_Exercise materials_
--------------------

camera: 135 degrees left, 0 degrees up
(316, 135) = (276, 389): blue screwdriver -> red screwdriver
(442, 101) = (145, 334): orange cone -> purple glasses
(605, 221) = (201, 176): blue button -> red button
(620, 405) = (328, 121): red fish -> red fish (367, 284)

--------------------

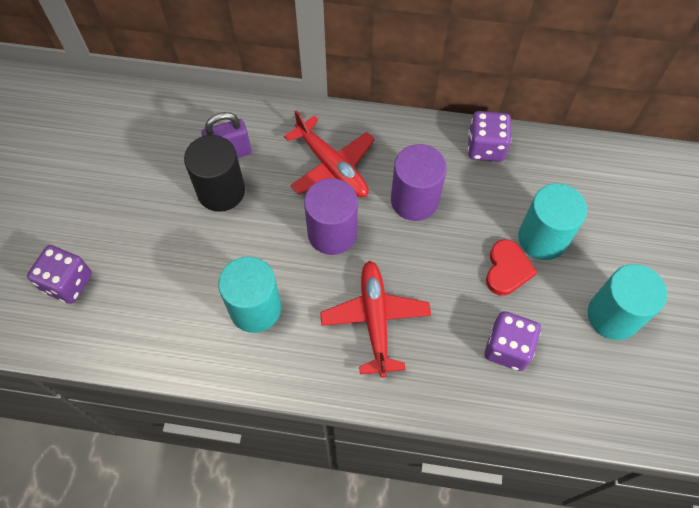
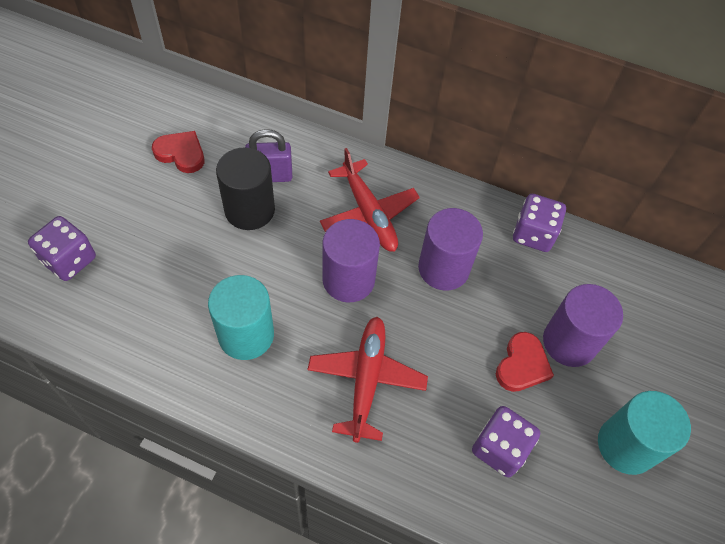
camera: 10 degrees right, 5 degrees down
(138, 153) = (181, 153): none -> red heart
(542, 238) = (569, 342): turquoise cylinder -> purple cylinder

--------------------

Please give back, exactly as it stands above, the stretch from the line with "camera: 135 degrees left, 0 degrees up" through the line with "(620, 405) = (328, 121): red", and no line outside it.

camera: 135 degrees left, 0 degrees up
(316, 135) = (276, 389): blue screwdriver -> red screwdriver
(442, 101) = (145, 334): orange cone -> purple glasses
(605, 221) = (201, 176): blue button -> red button
(620, 405) = (328, 121): red fish -> red fish (367, 284)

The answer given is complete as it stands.